What to do:
Exclude the images and repeat all remaining entries exactly.

Data extract:
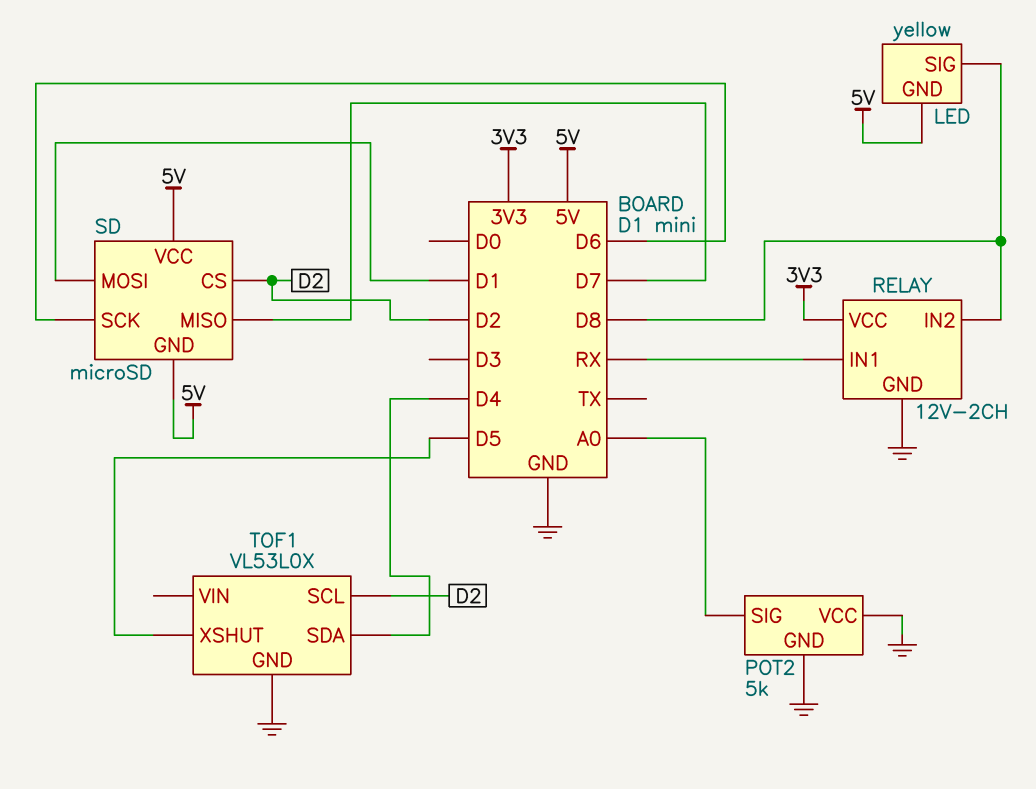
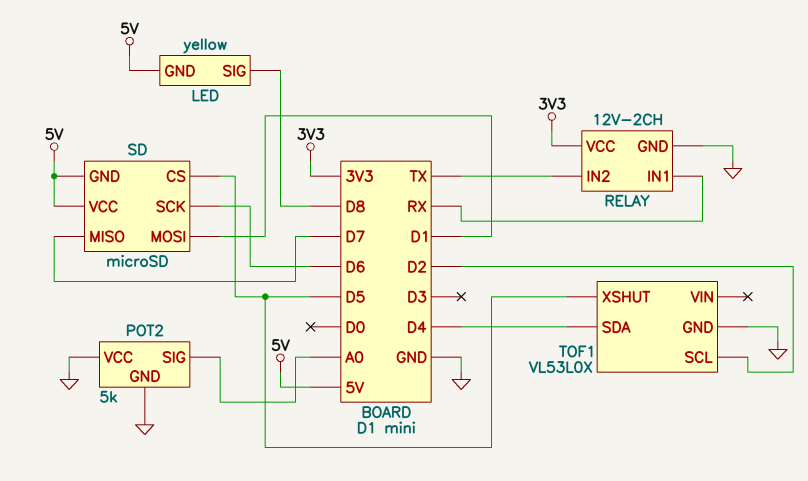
RELAY pin IN2: D8 -> TX
SD pin CS: D2 -> D5

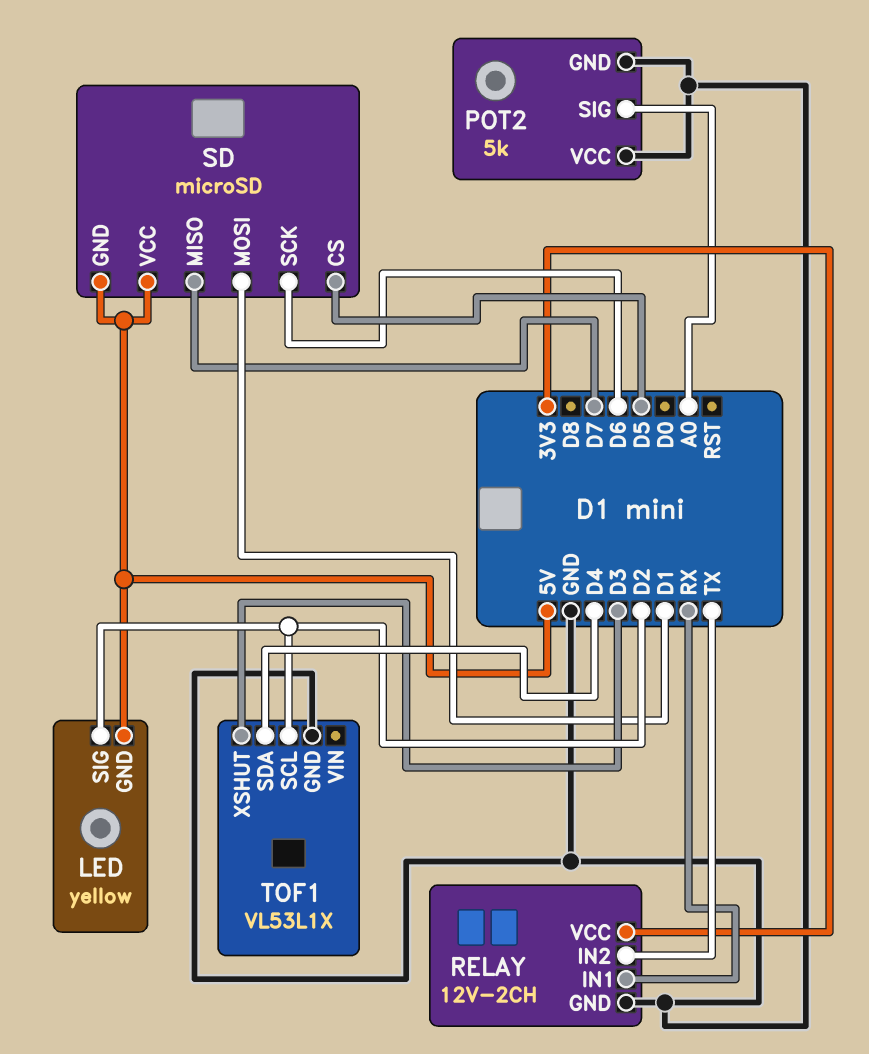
LED pin SIG: D8 -> D2
TOF1: VL53L0X -> VL53L1X
TOF1 pin XSHUT: D5 -> D3

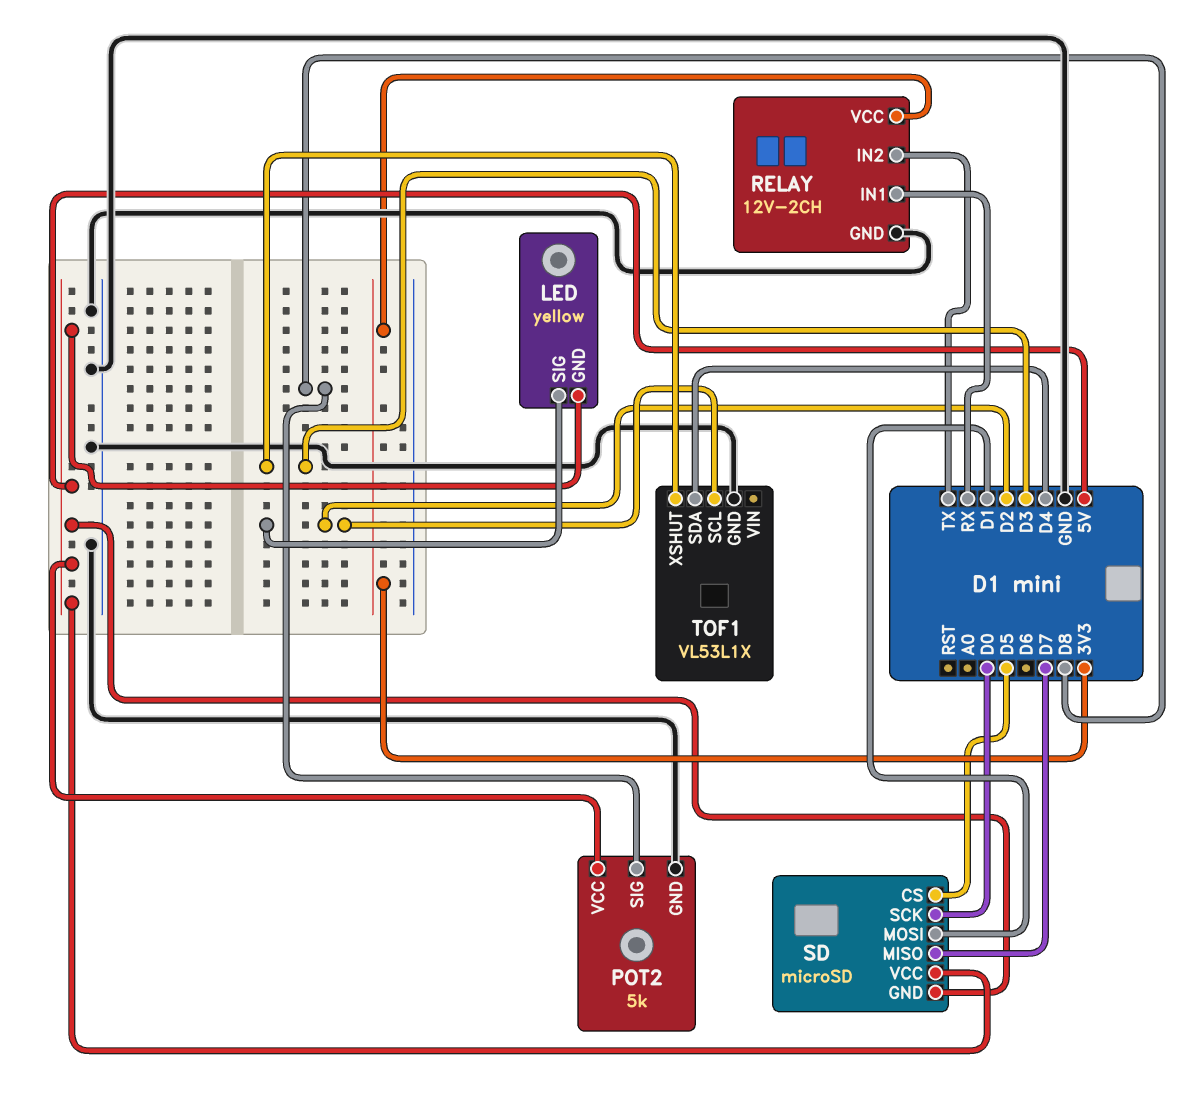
POT2 pin SIG: A0 -> D8
POT2 pin VCC: GND -> 5V
SD pin SCK: D6 -> D0

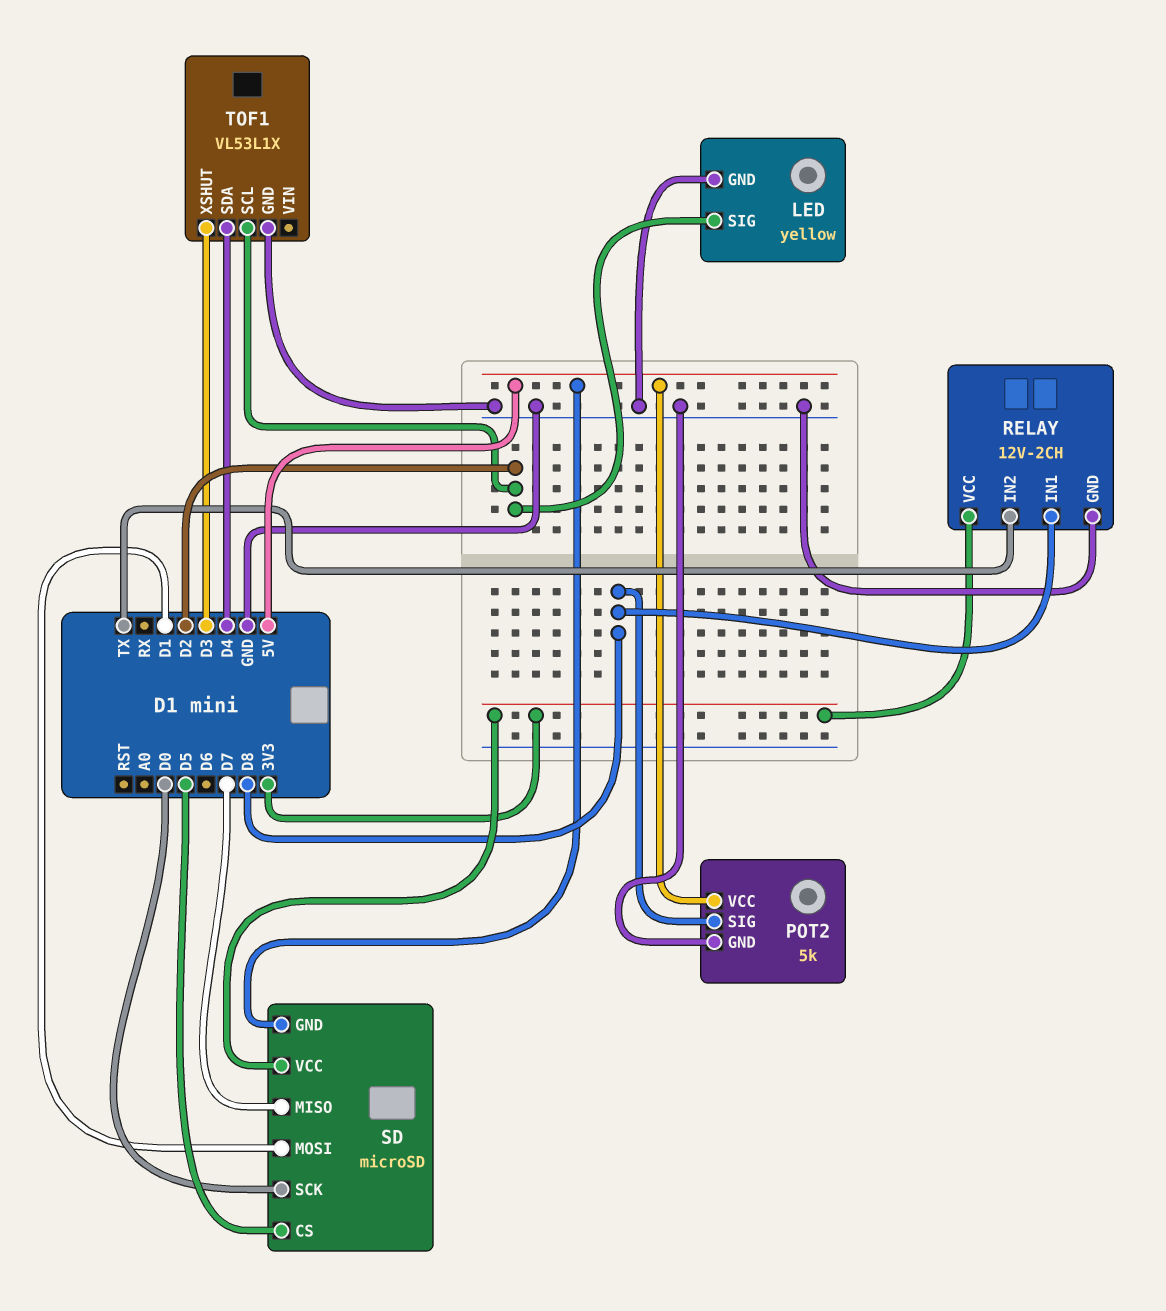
LED pin GND: 5V -> GND
RELAY pin IN1: RX -> D8
SD pin VCC: 5V -> 3V3

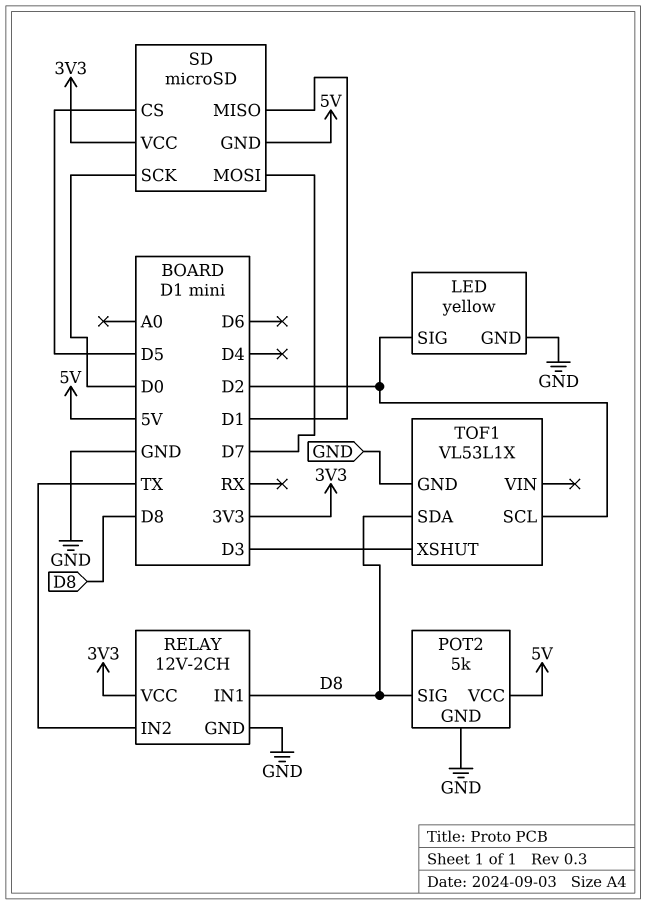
SD pin MISO: D7 -> D1
SD pin MOSI: D1 -> D7
TOF1 pin SDA: D4 -> D8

Expected output:
RELAY pin IN2: D8 -> TX
SD pin CS: D2 -> D5

LED pin SIG: D8 -> D2
TOF1: VL53L0X -> VL53L1X
TOF1 pin XSHUT: D5 -> D3

POT2 pin SIG: A0 -> D8
POT2 pin VCC: GND -> 5V
SD pin SCK: D6 -> D0

LED pin GND: 5V -> GND
RELAY pin IN1: RX -> D8
SD pin VCC: 5V -> 3V3

SD pin MISO: D7 -> D1
SD pin MOSI: D1 -> D7
TOF1 pin SDA: D4 -> D8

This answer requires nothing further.